## Task requirements
Reproduce the data word for word, keeping every line complete.

Items from a dataset
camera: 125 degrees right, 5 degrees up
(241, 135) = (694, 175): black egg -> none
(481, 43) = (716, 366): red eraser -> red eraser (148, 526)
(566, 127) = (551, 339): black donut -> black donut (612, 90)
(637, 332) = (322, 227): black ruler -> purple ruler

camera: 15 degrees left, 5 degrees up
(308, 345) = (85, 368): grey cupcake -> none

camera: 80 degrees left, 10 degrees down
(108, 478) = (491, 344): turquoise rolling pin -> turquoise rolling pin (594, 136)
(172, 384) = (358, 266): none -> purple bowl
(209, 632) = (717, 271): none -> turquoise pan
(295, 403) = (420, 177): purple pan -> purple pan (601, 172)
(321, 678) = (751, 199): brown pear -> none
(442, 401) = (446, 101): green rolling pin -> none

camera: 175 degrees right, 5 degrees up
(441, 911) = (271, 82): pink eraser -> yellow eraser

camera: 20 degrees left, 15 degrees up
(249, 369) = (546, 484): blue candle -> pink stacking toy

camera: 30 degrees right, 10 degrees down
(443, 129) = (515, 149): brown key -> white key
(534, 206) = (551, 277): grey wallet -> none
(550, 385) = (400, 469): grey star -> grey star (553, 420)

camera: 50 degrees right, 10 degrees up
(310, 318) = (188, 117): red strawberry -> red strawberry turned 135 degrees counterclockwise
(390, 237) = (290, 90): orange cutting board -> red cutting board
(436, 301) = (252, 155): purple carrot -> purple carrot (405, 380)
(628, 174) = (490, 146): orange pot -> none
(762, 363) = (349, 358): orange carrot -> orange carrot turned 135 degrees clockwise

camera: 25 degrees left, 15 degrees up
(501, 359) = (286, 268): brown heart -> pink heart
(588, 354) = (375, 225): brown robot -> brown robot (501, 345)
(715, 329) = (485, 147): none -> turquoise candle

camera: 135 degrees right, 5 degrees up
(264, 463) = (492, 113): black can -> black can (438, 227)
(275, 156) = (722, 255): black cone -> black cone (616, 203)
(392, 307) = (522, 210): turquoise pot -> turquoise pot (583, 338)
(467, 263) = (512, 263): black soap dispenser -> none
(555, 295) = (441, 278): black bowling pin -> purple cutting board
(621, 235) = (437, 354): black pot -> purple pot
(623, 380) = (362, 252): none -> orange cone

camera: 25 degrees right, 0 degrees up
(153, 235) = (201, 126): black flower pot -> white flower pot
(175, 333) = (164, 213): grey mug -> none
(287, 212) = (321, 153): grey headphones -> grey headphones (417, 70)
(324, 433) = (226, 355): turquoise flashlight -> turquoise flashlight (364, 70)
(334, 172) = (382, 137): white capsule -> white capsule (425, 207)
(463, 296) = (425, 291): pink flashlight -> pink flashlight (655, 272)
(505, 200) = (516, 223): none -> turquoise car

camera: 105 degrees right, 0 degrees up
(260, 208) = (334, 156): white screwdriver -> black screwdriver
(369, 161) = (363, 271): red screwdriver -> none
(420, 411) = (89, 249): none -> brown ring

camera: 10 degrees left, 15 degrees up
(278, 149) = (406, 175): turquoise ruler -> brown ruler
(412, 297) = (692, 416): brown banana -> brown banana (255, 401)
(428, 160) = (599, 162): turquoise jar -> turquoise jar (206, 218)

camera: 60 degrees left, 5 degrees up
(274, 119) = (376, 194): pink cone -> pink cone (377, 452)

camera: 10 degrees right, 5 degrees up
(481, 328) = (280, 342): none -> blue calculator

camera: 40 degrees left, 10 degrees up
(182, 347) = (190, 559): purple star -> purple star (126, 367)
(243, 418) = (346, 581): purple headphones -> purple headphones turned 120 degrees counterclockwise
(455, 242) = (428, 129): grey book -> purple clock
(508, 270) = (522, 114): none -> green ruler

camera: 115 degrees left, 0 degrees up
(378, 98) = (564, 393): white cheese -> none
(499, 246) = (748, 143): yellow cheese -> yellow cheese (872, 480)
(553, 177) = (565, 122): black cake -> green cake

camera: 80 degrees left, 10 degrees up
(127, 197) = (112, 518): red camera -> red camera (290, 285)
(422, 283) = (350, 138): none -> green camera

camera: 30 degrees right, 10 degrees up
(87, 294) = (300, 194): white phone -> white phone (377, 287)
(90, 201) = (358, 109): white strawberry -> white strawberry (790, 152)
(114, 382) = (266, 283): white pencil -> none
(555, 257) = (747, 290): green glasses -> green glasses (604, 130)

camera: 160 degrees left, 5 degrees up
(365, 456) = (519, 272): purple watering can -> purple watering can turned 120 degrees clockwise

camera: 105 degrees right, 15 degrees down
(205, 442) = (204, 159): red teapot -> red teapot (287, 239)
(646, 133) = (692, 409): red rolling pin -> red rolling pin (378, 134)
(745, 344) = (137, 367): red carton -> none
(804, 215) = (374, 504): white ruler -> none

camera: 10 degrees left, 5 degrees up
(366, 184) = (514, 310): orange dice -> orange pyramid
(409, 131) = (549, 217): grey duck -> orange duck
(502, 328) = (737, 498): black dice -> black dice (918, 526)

## Response area
camera: 125 degrees right, 5 degrees up
(241, 135) = (694, 175): black egg -> none
(481, 43) = (716, 366): red eraser -> red eraser (148, 526)
(566, 127) = (551, 339): black donut -> black donut (612, 90)
(637, 332) = (322, 227): black ruler -> purple ruler

camera: 15 degrees left, 5 degrees up
(308, 345) = (85, 368): grey cupcake -> none

camera: 80 degrees left, 10 degrees down
(108, 478) = (491, 344): turquoise rolling pin -> turquoise rolling pin (594, 136)
(172, 384) = (358, 266): none -> purple bowl
(209, 632) = (717, 271): none -> turquoise pan
(295, 403) = (420, 177): purple pan -> purple pan (601, 172)
(321, 678) = (751, 199): brown pear -> none
(442, 401) = (446, 101): green rolling pin -> none

camera: 175 degrees right, 5 degrees up
(441, 911) = (271, 82): pink eraser -> yellow eraser

camera: 20 degrees left, 15 degrees up
(249, 369) = (546, 484): blue candle -> pink stacking toy

camera: 30 degrees right, 10 degrees down
(443, 129) = (515, 149): brown key -> white key
(534, 206) = (551, 277): grey wallet -> none
(550, 385) = (400, 469): grey star -> grey star (553, 420)

camera: 50 degrees right, 10 degrees up
(310, 318) = (188, 117): red strawberry -> red strawberry turned 135 degrees counterclockwise
(390, 237) = (290, 90): orange cutting board -> red cutting board
(436, 301) = (252, 155): purple carrot -> purple carrot (405, 380)
(628, 174) = (490, 146): orange pot -> none
(762, 363) = (349, 358): orange carrot -> orange carrot turned 135 degrees clockwise

camera: 25 degrees left, 15 degrees up
(501, 359) = (286, 268): brown heart -> pink heart
(588, 354) = (375, 225): brown robot -> brown robot (501, 345)
(715, 329) = (485, 147): none -> turquoise candle

camera: 135 degrees right, 5 degrees up
(264, 463) = (492, 113): black can -> black can (438, 227)
(275, 156) = (722, 255): black cone -> black cone (616, 203)
(392, 307) = (522, 210): turquoise pot -> turquoise pot (583, 338)
(467, 263) = (512, 263): black soap dispenser -> none
(555, 295) = (441, 278): black bowling pin -> purple cutting board
(621, 235) = (437, 354): black pot -> purple pot
(623, 380) = (362, 252): none -> orange cone

camera: 25 degrees right, 0 degrees up
(153, 235) = (201, 126): black flower pot -> white flower pot
(175, 333) = (164, 213): grey mug -> none
(287, 212) = (321, 153): grey headphones -> grey headphones (417, 70)
(324, 433) = (226, 355): turquoise flashlight -> turquoise flashlight (364, 70)
(334, 172) = (382, 137): white capsule -> white capsule (425, 207)
(463, 296) = (425, 291): pink flashlight -> pink flashlight (655, 272)
(505, 200) = (516, 223): none -> turquoise car

camera: 105 degrees right, 0 degrees up
(260, 208) = (334, 156): white screwdriver -> black screwdriver
(369, 161) = (363, 271): red screwdriver -> none
(420, 411) = (89, 249): none -> brown ring

camera: 10 degrees left, 15 degrees up
(278, 149) = (406, 175): turquoise ruler -> brown ruler
(412, 297) = (692, 416): brown banana -> brown banana (255, 401)
(428, 160) = (599, 162): turquoise jar -> turquoise jar (206, 218)

camera: 60 degrees left, 5 degrees up
(274, 119) = (376, 194): pink cone -> pink cone (377, 452)

camera: 10 degrees right, 5 degrees up
(481, 328) = (280, 342): none -> blue calculator

camera: 40 degrees left, 10 degrees up
(182, 347) = (190, 559): purple star -> purple star (126, 367)
(243, 418) = (346, 581): purple headphones -> purple headphones turned 120 degrees counterclockwise
(455, 242) = (428, 129): grey book -> purple clock
(508, 270) = (522, 114): none -> green ruler

camera: 115 degrees left, 0 degrees up
(378, 98) = (564, 393): white cheese -> none
(499, 246) = (748, 143): yellow cheese -> yellow cheese (872, 480)
(553, 177) = (565, 122): black cake -> green cake

camera: 80 degrees left, 10 degrees up
(127, 197) = (112, 518): red camera -> red camera (290, 285)
(422, 283) = (350, 138): none -> green camera

camera: 30 degrees right, 10 degrees up
(87, 294) = (300, 194): white phone -> white phone (377, 287)
(90, 201) = (358, 109): white strawberry -> white strawberry (790, 152)
(114, 382) = (266, 283): white pencil -> none
(555, 257) = (747, 290): green glasses -> green glasses (604, 130)

camera: 160 degrees left, 5 degrees up
(365, 456) = (519, 272): purple watering can -> purple watering can turned 120 degrees clockwise

camera: 105 degrees right, 15 degrees down
(205, 442) = (204, 159): red teapot -> red teapot (287, 239)
(646, 133) = (692, 409): red rolling pin -> red rolling pin (378, 134)
(745, 344) = (137, 367): red carton -> none
(804, 215) = (374, 504): white ruler -> none

camera: 10 degrees left, 5 degrees up
(366, 184) = (514, 310): orange dice -> orange pyramid
(409, 131) = (549, 217): grey duck -> orange duck
(502, 328) = (737, 498): black dice -> black dice (918, 526)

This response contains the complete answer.